PROBLEM REQUIREMENTS: Only some lines are wanted. Transcribe, exactly, the lines below from the line with "building: [243,104,275,148] -> none" up to and including the line with "building: none -> [99,134,137,159]".

Segment Start: EXERCISE INPUT

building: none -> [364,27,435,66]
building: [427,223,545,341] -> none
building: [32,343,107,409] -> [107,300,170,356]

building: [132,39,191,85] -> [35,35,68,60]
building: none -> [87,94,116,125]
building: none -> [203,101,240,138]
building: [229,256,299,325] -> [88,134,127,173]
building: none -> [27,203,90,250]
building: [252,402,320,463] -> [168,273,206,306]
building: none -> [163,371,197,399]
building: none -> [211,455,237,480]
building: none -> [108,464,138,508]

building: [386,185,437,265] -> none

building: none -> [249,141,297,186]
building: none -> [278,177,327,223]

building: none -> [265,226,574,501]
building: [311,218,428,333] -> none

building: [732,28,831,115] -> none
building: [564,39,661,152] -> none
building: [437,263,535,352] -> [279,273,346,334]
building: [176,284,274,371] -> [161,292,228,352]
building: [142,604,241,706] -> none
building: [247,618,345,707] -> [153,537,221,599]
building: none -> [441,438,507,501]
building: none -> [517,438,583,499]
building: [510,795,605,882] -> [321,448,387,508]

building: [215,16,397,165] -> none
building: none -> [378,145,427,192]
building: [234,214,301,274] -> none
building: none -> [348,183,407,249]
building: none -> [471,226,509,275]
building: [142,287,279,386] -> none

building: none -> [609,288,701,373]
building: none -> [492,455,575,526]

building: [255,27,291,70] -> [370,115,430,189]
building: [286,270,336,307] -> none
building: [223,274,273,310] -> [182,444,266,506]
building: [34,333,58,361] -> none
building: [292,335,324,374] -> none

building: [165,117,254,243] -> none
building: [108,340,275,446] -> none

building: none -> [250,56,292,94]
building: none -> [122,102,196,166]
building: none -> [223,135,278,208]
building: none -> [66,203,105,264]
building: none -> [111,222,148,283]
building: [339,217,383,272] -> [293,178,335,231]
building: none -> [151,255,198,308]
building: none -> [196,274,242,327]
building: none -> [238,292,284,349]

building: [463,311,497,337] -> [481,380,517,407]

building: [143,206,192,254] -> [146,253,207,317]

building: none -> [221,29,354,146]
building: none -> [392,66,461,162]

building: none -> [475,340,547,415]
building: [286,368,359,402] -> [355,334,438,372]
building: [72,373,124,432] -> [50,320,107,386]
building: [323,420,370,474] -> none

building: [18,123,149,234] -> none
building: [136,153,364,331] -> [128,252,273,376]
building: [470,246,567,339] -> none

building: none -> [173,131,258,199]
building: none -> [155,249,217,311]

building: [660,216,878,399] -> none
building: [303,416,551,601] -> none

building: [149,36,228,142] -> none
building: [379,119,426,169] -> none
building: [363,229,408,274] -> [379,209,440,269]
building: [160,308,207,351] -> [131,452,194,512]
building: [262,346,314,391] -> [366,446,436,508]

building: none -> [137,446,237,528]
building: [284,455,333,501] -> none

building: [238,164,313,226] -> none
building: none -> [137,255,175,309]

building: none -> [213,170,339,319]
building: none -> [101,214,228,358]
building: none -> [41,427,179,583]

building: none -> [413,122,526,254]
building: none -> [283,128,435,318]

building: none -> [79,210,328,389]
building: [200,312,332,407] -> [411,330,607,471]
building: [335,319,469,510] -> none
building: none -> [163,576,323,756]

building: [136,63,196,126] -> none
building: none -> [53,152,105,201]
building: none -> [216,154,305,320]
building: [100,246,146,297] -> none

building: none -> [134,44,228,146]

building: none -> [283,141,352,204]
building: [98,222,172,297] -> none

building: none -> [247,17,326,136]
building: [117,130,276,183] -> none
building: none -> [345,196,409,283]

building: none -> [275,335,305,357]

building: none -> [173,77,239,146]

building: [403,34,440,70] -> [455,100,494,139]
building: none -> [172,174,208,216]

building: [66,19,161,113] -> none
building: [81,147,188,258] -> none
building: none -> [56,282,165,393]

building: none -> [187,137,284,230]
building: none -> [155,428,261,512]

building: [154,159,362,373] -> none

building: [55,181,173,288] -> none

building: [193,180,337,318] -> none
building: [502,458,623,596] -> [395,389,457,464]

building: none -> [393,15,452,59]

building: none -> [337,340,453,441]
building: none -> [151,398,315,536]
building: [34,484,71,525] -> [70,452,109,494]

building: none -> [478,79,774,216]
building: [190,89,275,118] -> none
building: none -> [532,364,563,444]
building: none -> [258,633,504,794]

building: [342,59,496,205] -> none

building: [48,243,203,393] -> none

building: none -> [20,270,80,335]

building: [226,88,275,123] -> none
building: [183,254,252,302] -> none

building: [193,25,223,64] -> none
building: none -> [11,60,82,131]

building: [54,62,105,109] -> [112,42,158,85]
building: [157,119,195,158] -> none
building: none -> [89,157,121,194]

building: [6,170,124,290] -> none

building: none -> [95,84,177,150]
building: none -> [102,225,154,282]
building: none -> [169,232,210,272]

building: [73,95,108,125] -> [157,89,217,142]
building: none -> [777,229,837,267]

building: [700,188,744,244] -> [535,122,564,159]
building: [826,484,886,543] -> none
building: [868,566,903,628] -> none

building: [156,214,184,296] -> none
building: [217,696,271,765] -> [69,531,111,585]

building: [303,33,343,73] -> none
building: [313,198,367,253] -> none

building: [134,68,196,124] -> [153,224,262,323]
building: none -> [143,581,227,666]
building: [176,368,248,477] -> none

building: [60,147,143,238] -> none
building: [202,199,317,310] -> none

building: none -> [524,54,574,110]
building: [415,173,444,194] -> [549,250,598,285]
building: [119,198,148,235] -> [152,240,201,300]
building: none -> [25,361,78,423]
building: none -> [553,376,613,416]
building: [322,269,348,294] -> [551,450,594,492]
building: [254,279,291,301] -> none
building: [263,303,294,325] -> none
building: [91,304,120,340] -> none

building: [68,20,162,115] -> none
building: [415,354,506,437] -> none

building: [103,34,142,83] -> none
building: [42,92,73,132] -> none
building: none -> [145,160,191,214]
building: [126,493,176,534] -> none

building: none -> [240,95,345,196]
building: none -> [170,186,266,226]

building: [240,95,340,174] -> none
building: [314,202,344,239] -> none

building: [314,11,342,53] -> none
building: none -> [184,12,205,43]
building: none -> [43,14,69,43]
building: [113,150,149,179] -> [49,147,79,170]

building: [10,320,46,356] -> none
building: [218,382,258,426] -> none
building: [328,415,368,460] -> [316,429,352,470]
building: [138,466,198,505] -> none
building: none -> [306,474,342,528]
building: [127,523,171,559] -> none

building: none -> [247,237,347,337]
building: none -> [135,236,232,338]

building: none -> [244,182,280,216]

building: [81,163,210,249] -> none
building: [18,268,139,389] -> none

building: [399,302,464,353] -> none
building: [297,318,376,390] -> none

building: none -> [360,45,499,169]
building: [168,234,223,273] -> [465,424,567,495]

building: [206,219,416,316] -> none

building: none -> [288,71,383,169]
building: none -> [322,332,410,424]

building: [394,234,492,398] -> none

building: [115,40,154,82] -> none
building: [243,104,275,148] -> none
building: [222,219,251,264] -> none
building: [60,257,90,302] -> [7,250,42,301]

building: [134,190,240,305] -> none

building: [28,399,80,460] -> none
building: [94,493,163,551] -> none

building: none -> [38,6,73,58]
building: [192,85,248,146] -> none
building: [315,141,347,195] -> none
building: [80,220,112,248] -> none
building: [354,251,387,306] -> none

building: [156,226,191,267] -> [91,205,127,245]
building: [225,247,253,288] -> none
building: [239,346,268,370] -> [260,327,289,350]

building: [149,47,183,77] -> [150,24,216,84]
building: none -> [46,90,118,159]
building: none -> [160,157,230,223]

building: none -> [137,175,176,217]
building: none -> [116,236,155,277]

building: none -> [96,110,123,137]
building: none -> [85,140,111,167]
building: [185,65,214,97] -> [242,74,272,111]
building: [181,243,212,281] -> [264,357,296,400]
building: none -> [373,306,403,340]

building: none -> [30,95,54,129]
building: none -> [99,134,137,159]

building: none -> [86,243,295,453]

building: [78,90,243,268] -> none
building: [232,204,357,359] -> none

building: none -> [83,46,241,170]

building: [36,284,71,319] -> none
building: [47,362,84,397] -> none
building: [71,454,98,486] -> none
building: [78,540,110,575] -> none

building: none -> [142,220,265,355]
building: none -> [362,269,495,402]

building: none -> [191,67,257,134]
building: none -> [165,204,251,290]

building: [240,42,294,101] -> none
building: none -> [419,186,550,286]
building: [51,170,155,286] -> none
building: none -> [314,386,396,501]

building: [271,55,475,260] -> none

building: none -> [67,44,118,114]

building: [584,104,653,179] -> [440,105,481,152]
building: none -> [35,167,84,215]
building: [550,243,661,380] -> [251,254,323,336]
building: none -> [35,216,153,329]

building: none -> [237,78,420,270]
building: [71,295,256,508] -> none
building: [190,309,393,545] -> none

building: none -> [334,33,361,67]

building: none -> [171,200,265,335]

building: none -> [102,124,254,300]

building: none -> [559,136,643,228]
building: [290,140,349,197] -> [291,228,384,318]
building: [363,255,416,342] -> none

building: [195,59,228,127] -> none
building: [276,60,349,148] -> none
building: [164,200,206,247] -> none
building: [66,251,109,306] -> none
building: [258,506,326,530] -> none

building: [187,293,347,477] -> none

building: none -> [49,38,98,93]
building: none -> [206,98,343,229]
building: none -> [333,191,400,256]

Segment End: EXERCISE INPUT

ANSWER BELOW:
building: [243,104,275,148] -> none
building: [222,219,251,264] -> none
building: [60,257,90,302] -> [7,250,42,301]

building: [134,190,240,305] -> none

building: [28,399,80,460] -> none
building: [94,493,163,551] -> none

building: none -> [38,6,73,58]
building: [192,85,248,146] -> none
building: [315,141,347,195] -> none
building: [80,220,112,248] -> none
building: [354,251,387,306] -> none

building: [156,226,191,267] -> [91,205,127,245]
building: [225,247,253,288] -> none
building: [239,346,268,370] -> [260,327,289,350]

building: [149,47,183,77] -> [150,24,216,84]
building: none -> [46,90,118,159]
building: none -> [160,157,230,223]

building: none -> [137,175,176,217]
building: none -> [116,236,155,277]

building: none -> [96,110,123,137]
building: none -> [85,140,111,167]
building: [185,65,214,97] -> [242,74,272,111]
building: [181,243,212,281] -> [264,357,296,400]
building: none -> [373,306,403,340]

building: none -> [30,95,54,129]
building: none -> [99,134,137,159]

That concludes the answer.